• [Work request]:
Check every line of the data below for the word "slope". Copy the ones that have it.

Provided information: Begin

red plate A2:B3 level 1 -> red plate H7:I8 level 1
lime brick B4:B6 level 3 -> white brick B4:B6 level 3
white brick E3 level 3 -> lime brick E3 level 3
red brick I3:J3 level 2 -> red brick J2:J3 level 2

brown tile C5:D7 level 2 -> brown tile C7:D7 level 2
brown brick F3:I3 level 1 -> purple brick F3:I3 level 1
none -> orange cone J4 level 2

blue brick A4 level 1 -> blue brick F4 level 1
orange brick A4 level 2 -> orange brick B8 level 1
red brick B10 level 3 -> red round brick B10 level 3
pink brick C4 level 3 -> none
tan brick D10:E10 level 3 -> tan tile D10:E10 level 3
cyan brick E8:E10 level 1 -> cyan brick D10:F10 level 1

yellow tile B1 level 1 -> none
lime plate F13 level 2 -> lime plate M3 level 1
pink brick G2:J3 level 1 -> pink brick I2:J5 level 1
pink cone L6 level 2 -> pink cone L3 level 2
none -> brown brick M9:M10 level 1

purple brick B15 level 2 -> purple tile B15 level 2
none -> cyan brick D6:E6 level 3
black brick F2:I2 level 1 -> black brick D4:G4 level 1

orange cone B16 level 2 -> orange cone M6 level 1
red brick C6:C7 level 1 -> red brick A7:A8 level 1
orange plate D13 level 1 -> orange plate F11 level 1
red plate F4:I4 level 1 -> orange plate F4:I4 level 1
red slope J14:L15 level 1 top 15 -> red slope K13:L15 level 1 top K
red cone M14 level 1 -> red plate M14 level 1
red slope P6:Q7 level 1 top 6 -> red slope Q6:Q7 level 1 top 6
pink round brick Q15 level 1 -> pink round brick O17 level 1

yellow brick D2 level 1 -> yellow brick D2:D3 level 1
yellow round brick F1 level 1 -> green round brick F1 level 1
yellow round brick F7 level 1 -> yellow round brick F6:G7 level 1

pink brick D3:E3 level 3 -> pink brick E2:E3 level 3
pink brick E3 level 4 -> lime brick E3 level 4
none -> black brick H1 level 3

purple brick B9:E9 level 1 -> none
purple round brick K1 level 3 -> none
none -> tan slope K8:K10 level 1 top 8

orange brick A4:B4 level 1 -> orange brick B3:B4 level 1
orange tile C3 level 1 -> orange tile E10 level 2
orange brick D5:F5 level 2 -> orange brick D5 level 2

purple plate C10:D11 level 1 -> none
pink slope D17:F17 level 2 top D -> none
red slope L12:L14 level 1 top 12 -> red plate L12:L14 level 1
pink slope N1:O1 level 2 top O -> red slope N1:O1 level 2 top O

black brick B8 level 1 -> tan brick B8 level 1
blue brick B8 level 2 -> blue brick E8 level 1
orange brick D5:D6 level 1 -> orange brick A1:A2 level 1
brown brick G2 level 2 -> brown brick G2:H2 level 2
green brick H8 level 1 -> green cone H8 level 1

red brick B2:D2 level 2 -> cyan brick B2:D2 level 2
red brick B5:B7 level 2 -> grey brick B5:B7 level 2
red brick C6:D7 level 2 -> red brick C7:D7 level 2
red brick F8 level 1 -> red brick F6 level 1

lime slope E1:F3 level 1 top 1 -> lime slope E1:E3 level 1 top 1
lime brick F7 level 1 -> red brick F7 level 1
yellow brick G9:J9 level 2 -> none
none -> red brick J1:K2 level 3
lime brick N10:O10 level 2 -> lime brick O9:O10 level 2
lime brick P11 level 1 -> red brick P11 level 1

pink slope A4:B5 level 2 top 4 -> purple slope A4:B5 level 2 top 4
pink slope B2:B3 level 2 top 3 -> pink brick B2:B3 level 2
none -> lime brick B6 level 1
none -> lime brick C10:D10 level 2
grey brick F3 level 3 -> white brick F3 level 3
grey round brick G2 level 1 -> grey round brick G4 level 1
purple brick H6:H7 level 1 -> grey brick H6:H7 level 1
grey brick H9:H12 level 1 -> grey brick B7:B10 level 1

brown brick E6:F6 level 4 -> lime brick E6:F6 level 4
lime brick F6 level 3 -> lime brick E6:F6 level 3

Provided information: End

• [Solution]:
red slope J14:L15 level 1 top 15 -> red slope K13:L15 level 1 top K
red slope P6:Q7 level 1 top 6 -> red slope Q6:Q7 level 1 top 6
none -> tan slope K8:K10 level 1 top 8
pink slope D17:F17 level 2 top D -> none
red slope L12:L14 level 1 top 12 -> red plate L12:L14 level 1
pink slope N1:O1 level 2 top O -> red slope N1:O1 level 2 top O
lime slope E1:F3 level 1 top 1 -> lime slope E1:E3 level 1 top 1
pink slope A4:B5 level 2 top 4 -> purple slope A4:B5 level 2 top 4
pink slope B2:B3 level 2 top 3 -> pink brick B2:B3 level 2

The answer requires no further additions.